↓

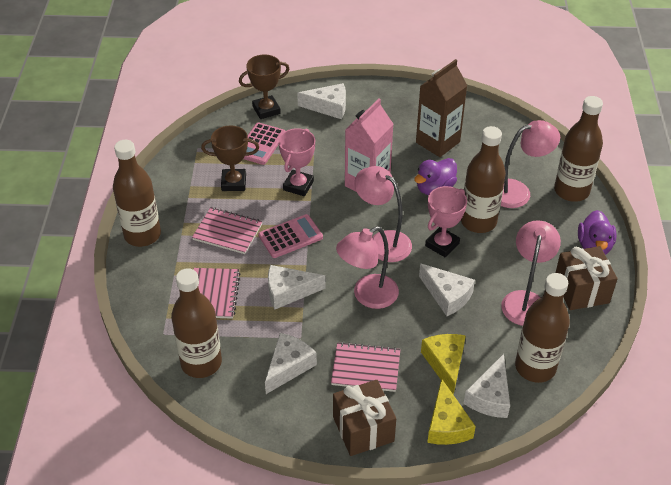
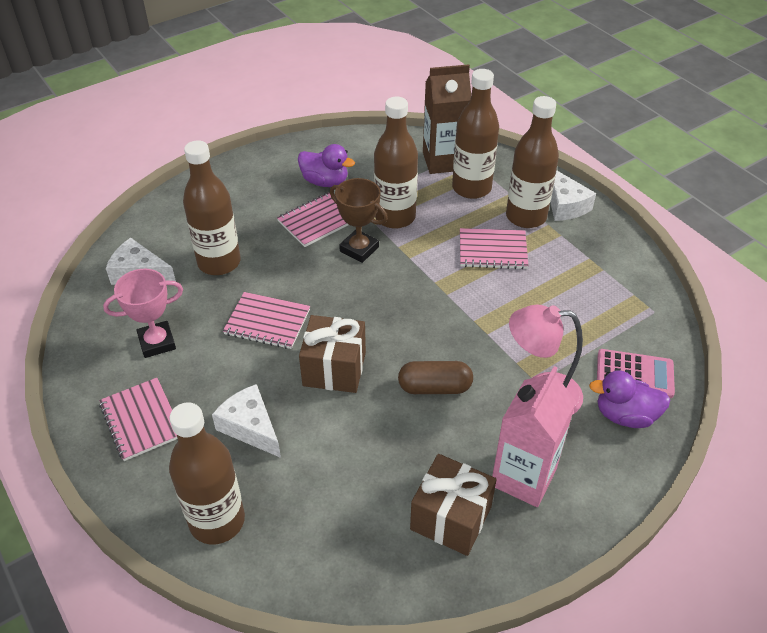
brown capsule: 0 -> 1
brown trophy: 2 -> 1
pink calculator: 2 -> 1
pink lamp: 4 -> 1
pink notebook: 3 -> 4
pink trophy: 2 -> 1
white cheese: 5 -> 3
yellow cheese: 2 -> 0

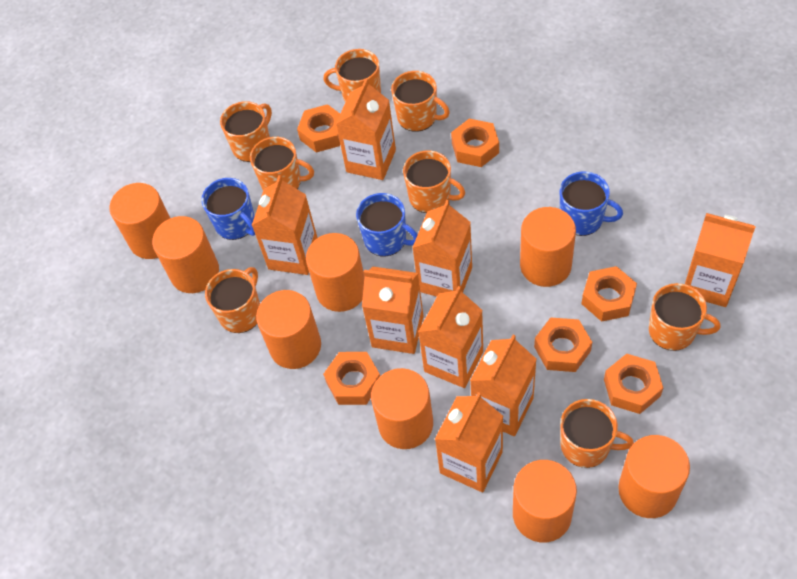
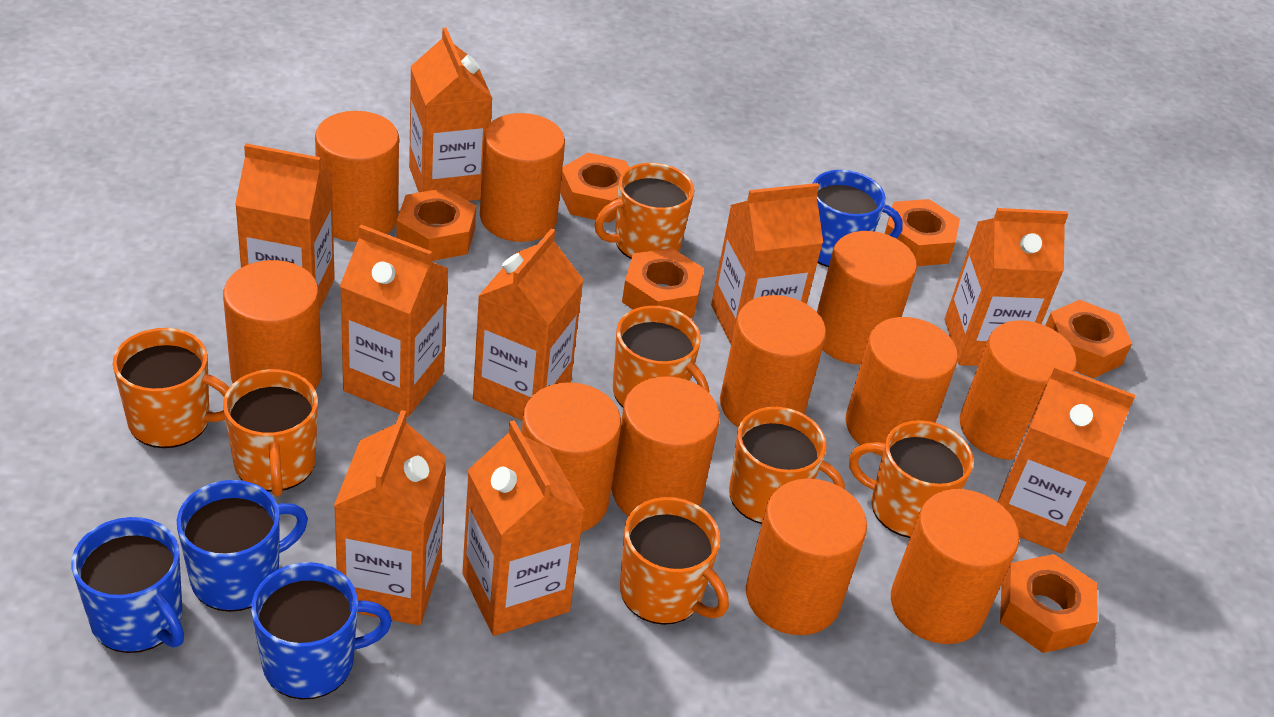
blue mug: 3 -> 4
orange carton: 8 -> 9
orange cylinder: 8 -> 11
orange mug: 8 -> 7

↑

Give back all of the entries verbatim, but without pictures.

brown capsule: 0 -> 1
brown trophy: 2 -> 1
pink calculator: 2 -> 1
pink lamp: 4 -> 1
pink notebook: 3 -> 4
pink trophy: 2 -> 1
white cheese: 5 -> 3
yellow cheese: 2 -> 0

blue mug: 3 -> 4
orange carton: 8 -> 9
orange cylinder: 8 -> 11
orange mug: 8 -> 7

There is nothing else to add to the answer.